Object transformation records

────────

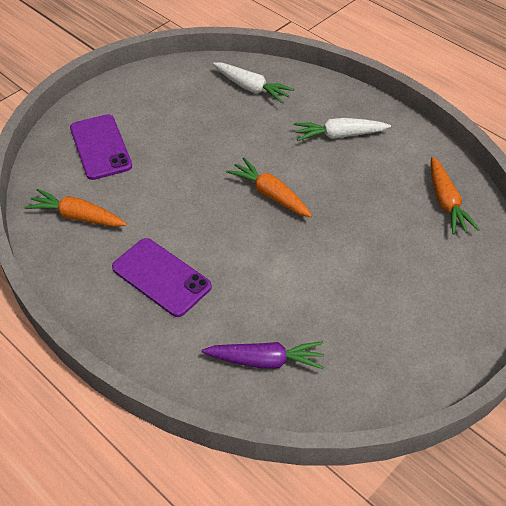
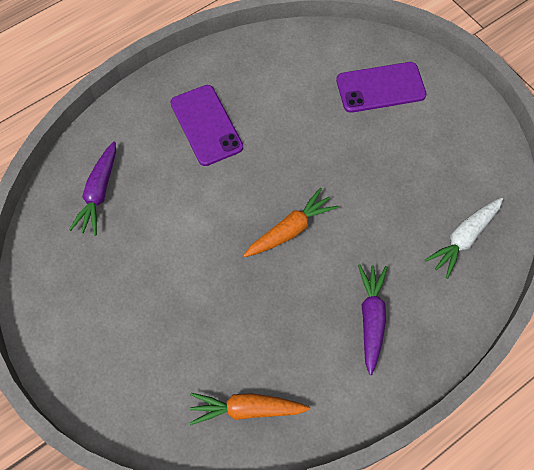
camera: 100 degrees right, 15 degrees up
(77, 216) = (291, 66): orange carrot -> none
(161, 277) = (206, 125): purple phone -> purple phone turned 75 degrees counterclockwise
(339, 135) = (371, 318): white carrot -> purple carrot

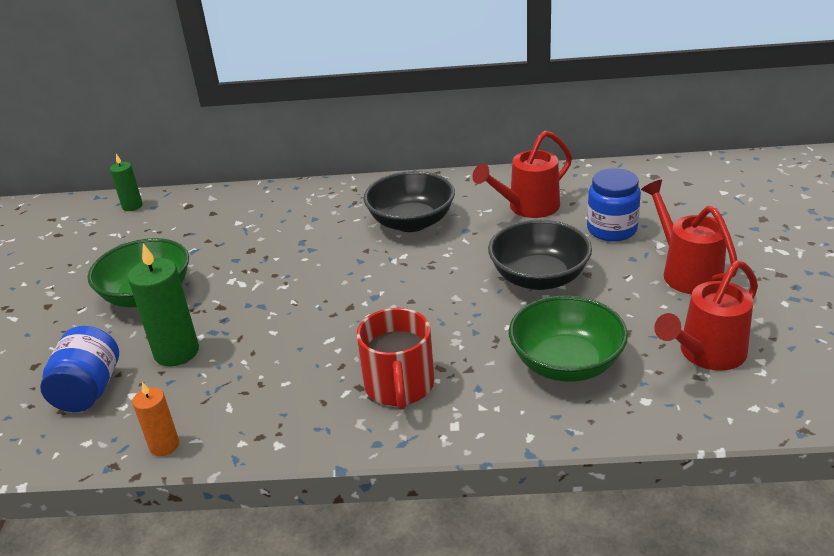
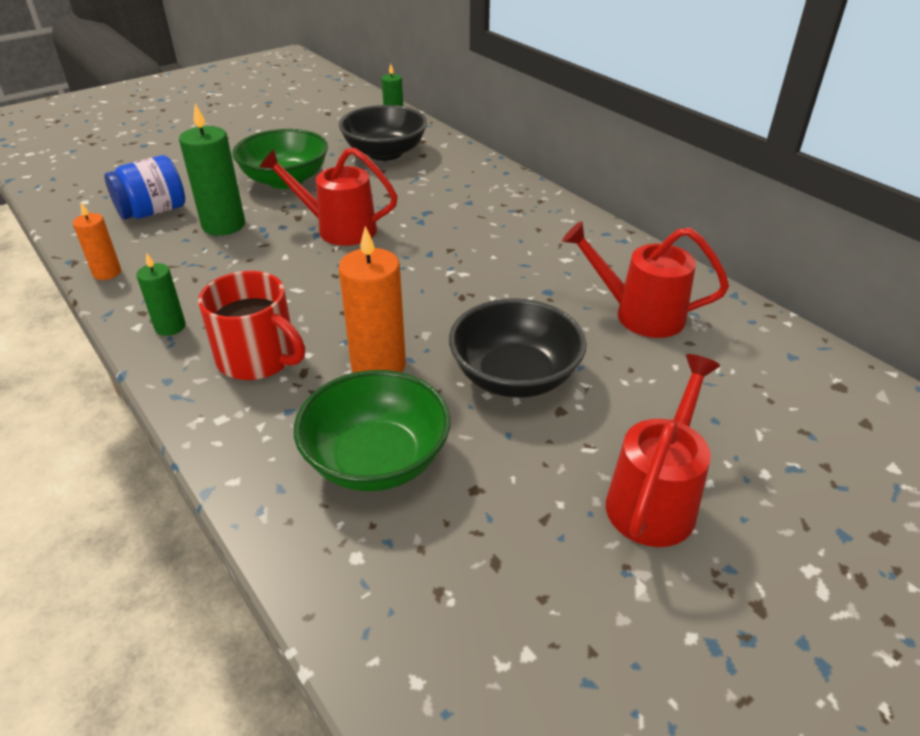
camera: 50 degrees right, 5 degrees up
(302, 424) = (170, 327): none -> green candle
(399, 385) = (258, 358): red mug -> red mug turned 105 degrees counterclockwise
(411, 222) = (523, 254): black bowl -> black bowl (385, 153)
(470, 330) = (378, 366): none -> orange candle
(611, 229) = (672, 395): blue jar -> none
(706, 354) = (492, 584): red watering can -> red watering can (338, 229)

────────

Work required | Reproduce exactly the lines from the one with "(411, 222) = (523, 254): black" through the last line of the entries, keeping both of those lines and nothing else.

Solution below |
(411, 222) = (523, 254): black bowl -> black bowl (385, 153)
(470, 330) = (378, 366): none -> orange candle
(611, 229) = (672, 395): blue jar -> none
(706, 354) = (492, 584): red watering can -> red watering can (338, 229)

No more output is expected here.